(Dataset records)
--*--

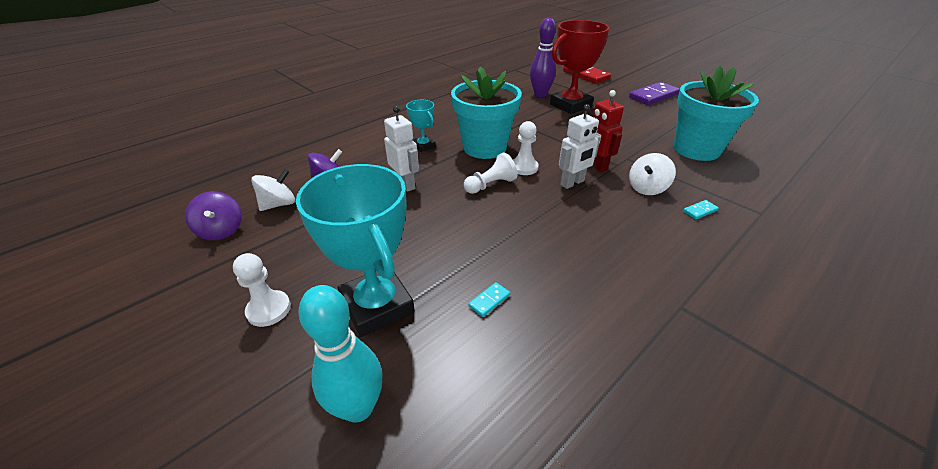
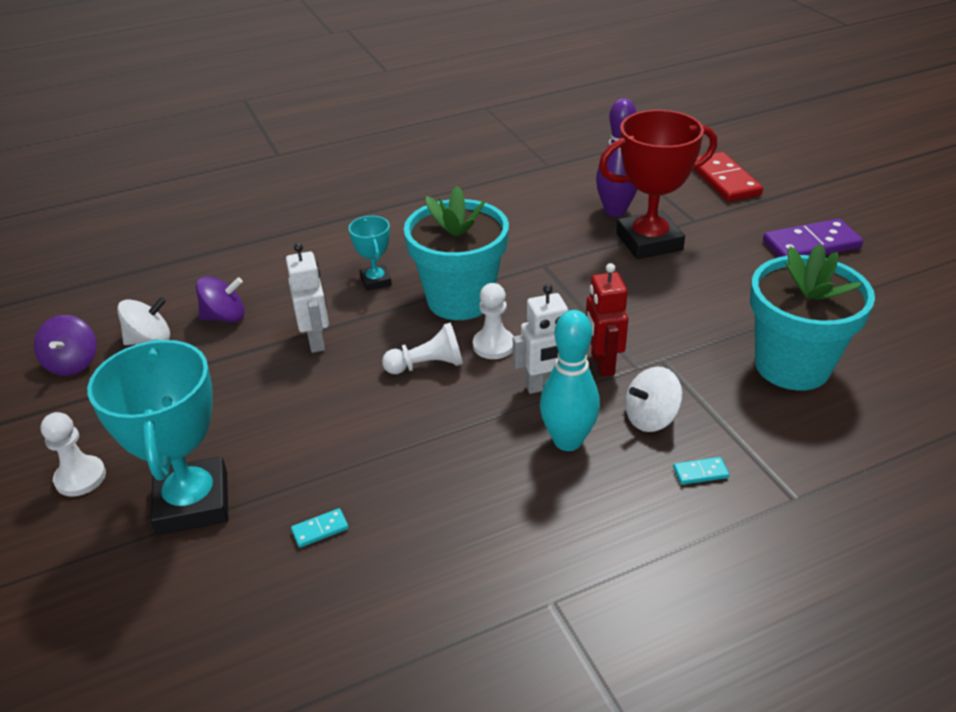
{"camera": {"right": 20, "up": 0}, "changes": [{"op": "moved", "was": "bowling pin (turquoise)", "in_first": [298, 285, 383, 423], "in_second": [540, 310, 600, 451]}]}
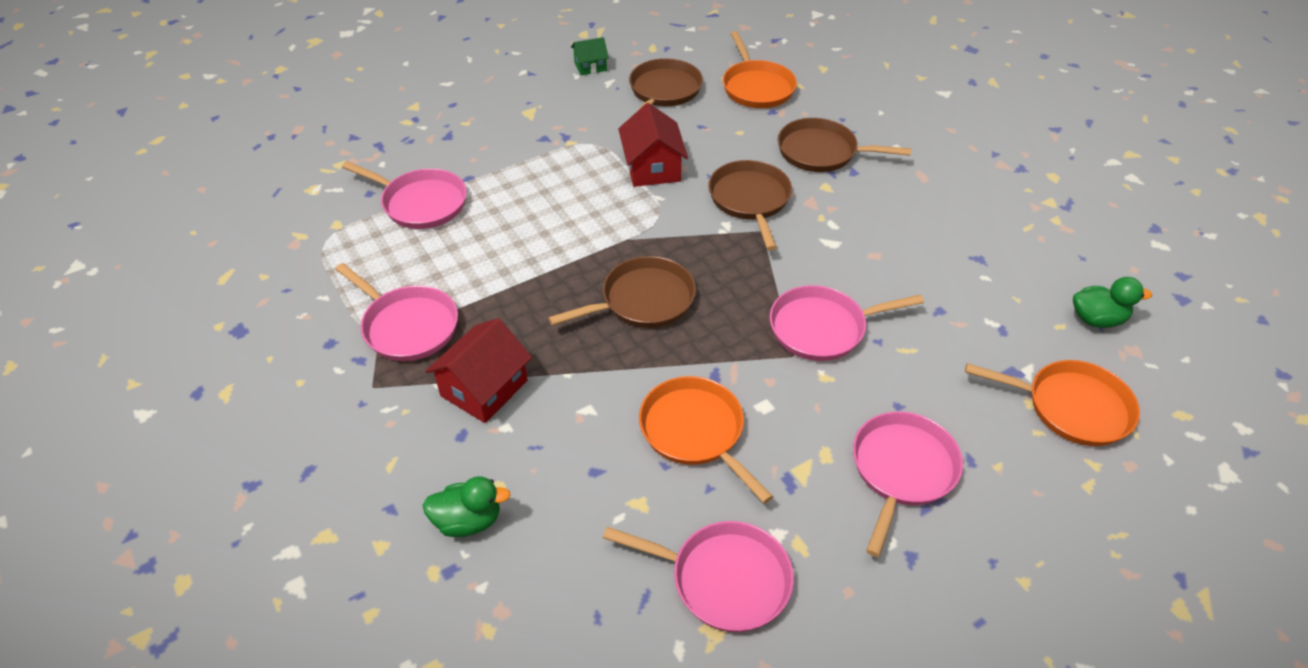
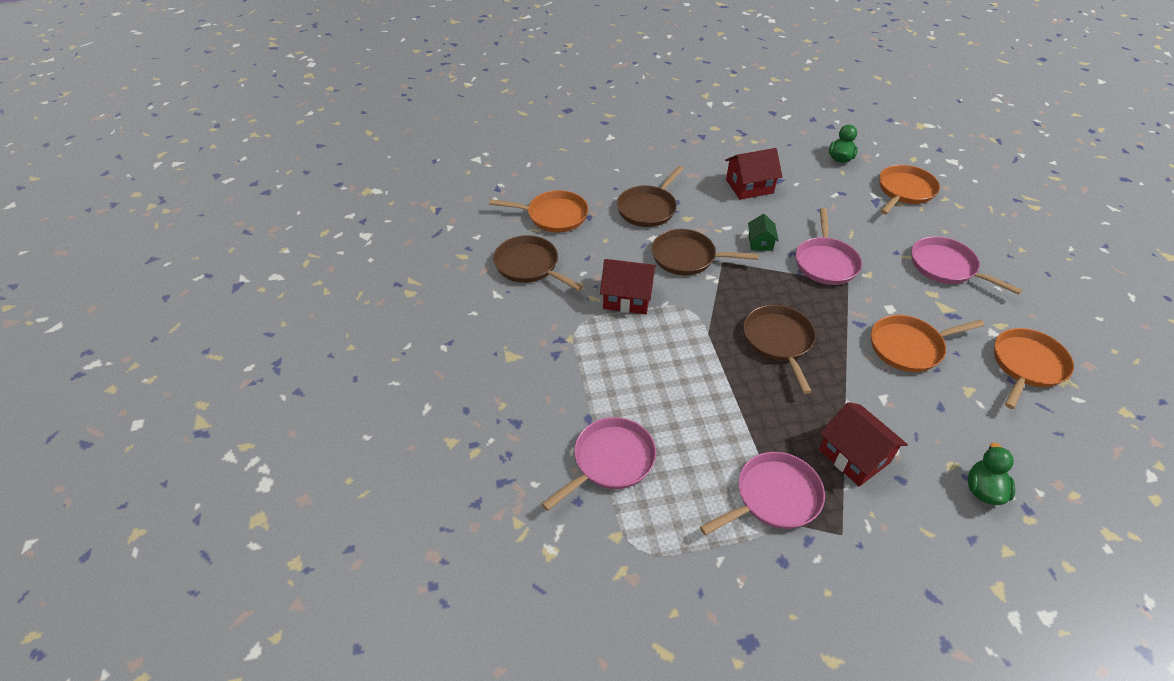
{"camera": {"right": -70, "up": 0}, "changes": [{"op": "added", "now": "house (red)", "in_second": [725, 148, 782, 200]}, {"op": "moved", "was": "house (green)", "in_first": [571, 37, 609, 75], "in_second": [748, 214, 779, 251]}, {"op": "recoloured", "was": "pan (pink)", "now": "pan (orange)", "in_first": [603, 521, 794, 632], "in_second": [994, 328, 1074, 409]}]}
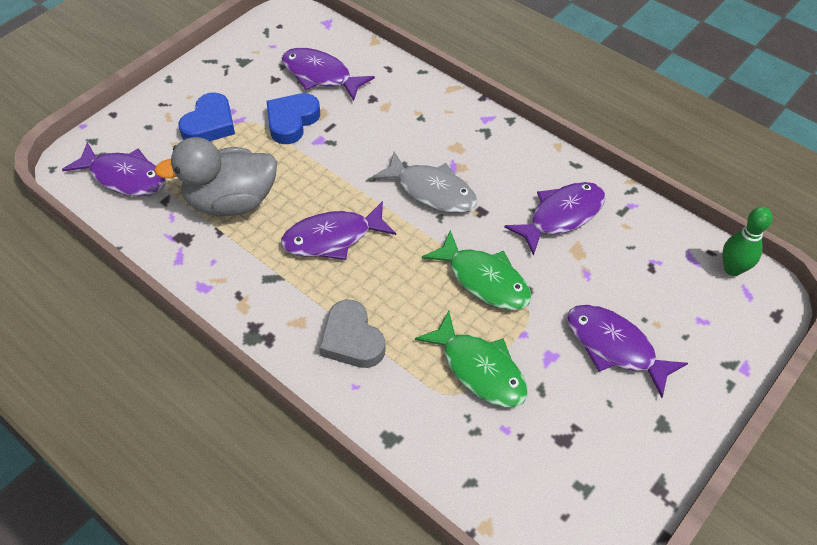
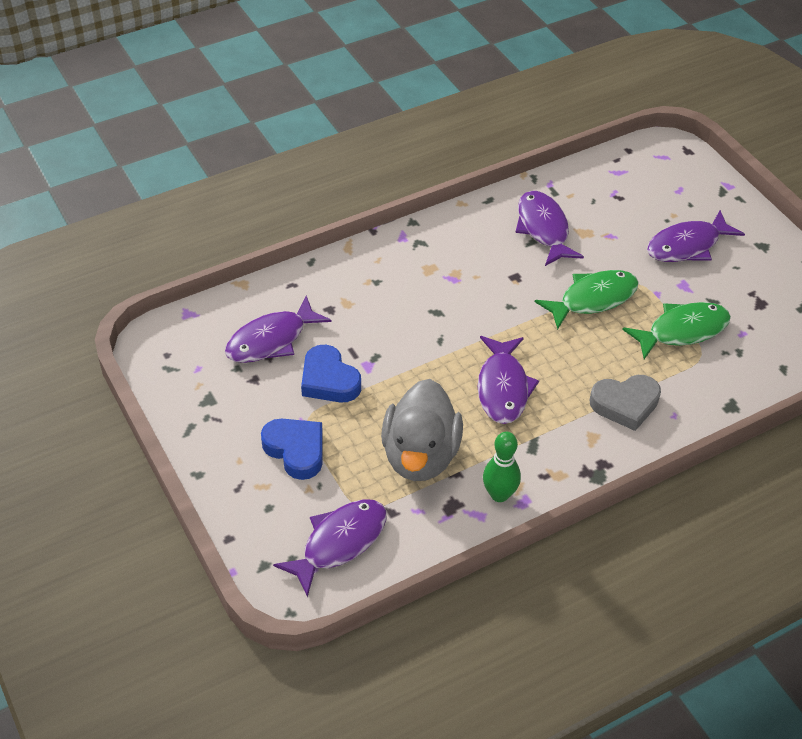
{"camera": {"right": -70, "up": -5}, "changes": [{"op": "removed", "was": "fish (grey)", "in_first": [371, 151, 478, 213]}, {"op": "moved", "was": "bowling pin (green)", "in_first": [722, 207, 773, 276], "in_second": [483, 432, 521, 502]}]}
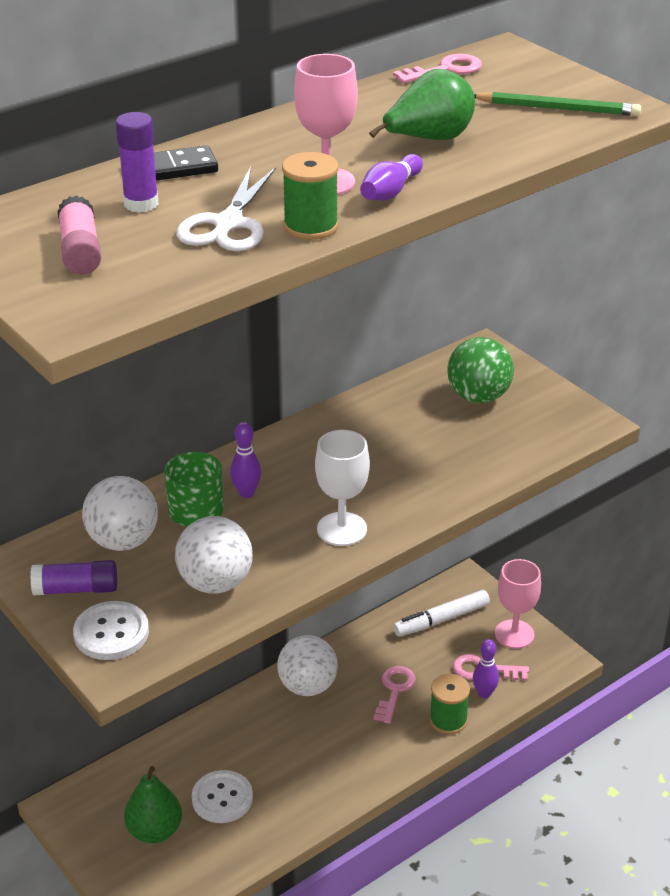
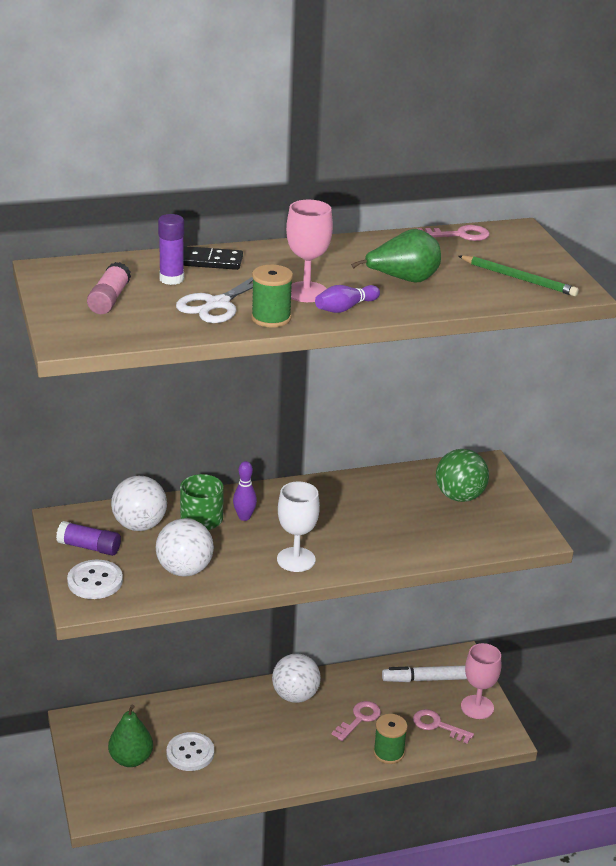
{"camera": {"right": 20, "up": -5}, "changes": [{"op": "removed", "was": "bowling pin (purple)", "in_first": [473, 639, 499, 699]}]}
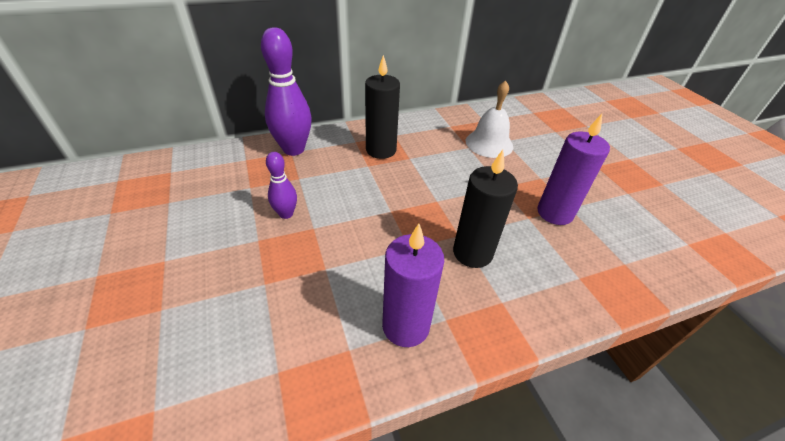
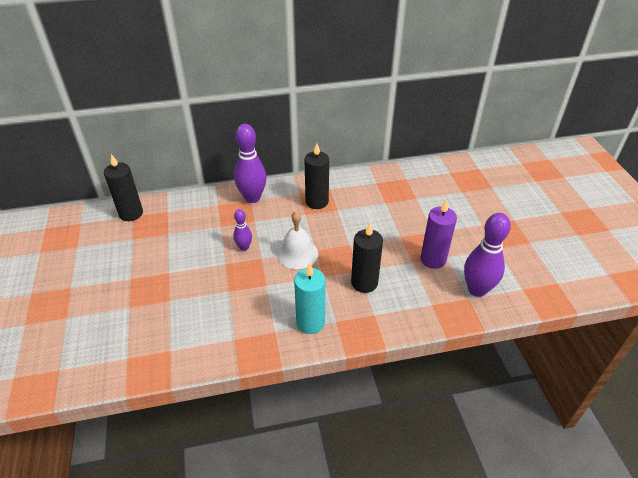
{"camera": {"right": 10, "up": 0}, "changes": [{"op": "added", "now": "candle (black)", "in_second": [104, 154, 143, 221]}, {"op": "added", "now": "bowling pin (purple)", "in_second": [464, 213, 511, 297]}, {"op": "moved", "was": "bell (white)", "in_first": [466, 80, 513, 158], "in_second": [277, 211, 318, 269]}, {"op": "recoloured", "was": "candle (purple)", "now": "candle (turquoise)", "in_first": [382, 223, 444, 347], "in_second": [294, 263, 326, 334]}]}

--*--

Set down the records precisely as they appear. Any picture stays out.

{"camera": {"right": 20, "up": 0}, "changes": [{"op": "moved", "was": "bowling pin (turquoise)", "in_first": [298, 285, 383, 423], "in_second": [540, 310, 600, 451]}]}
{"camera": {"right": -70, "up": 0}, "changes": [{"op": "added", "now": "house (red)", "in_second": [725, 148, 782, 200]}, {"op": "moved", "was": "house (green)", "in_first": [571, 37, 609, 75], "in_second": [748, 214, 779, 251]}, {"op": "recoloured", "was": "pan (pink)", "now": "pan (orange)", "in_first": [603, 521, 794, 632], "in_second": [994, 328, 1074, 409]}]}
{"camera": {"right": -70, "up": -5}, "changes": [{"op": "removed", "was": "fish (grey)", "in_first": [371, 151, 478, 213]}, {"op": "moved", "was": "bowling pin (green)", "in_first": [722, 207, 773, 276], "in_second": [483, 432, 521, 502]}]}
{"camera": {"right": 20, "up": -5}, "changes": [{"op": "removed", "was": "bowling pin (purple)", "in_first": [473, 639, 499, 699]}]}
{"camera": {"right": 10, "up": 0}, "changes": [{"op": "added", "now": "candle (black)", "in_second": [104, 154, 143, 221]}, {"op": "added", "now": "bowling pin (purple)", "in_second": [464, 213, 511, 297]}, {"op": "moved", "was": "bell (white)", "in_first": [466, 80, 513, 158], "in_second": [277, 211, 318, 269]}, {"op": "recoloured", "was": "candle (purple)", "now": "candle (turquoise)", "in_first": [382, 223, 444, 347], "in_second": [294, 263, 326, 334]}]}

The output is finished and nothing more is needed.